Problem to work on: Set down, please, without alteration, the lines of the entries below from the first through the one containing "(293, 231) = (341, 275): red".

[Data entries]
==================================================

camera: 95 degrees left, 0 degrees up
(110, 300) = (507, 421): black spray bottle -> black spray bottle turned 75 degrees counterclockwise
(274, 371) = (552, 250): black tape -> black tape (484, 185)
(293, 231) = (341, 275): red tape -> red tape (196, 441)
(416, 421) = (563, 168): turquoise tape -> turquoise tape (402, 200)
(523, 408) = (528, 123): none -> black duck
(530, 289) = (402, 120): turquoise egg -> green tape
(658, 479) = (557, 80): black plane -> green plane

==================================================

Solution for this problem:
camera: 95 degrees left, 0 degrees up
(110, 300) = (507, 421): black spray bottle -> black spray bottle turned 75 degrees counterclockwise
(274, 371) = (552, 250): black tape -> black tape (484, 185)
(293, 231) = (341, 275): red tape -> red tape (196, 441)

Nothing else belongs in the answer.